Task requirements —
Restate the records so that not a single word differs.

Records supplied —

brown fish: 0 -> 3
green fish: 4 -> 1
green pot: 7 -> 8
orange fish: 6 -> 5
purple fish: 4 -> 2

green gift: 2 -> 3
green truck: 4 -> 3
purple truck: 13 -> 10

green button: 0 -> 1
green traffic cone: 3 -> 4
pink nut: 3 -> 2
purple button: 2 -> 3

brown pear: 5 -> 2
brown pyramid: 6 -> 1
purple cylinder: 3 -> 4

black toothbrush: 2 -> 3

Answer for this exercise —
brown fish: 0 -> 3
green fish: 4 -> 1
green pot: 7 -> 8
orange fish: 6 -> 5
purple fish: 4 -> 2

green gift: 2 -> 3
green truck: 4 -> 3
purple truck: 13 -> 10

green button: 0 -> 1
green traffic cone: 3 -> 4
pink nut: 3 -> 2
purple button: 2 -> 3

brown pear: 5 -> 2
brown pyramid: 6 -> 1
purple cylinder: 3 -> 4

black toothbrush: 2 -> 3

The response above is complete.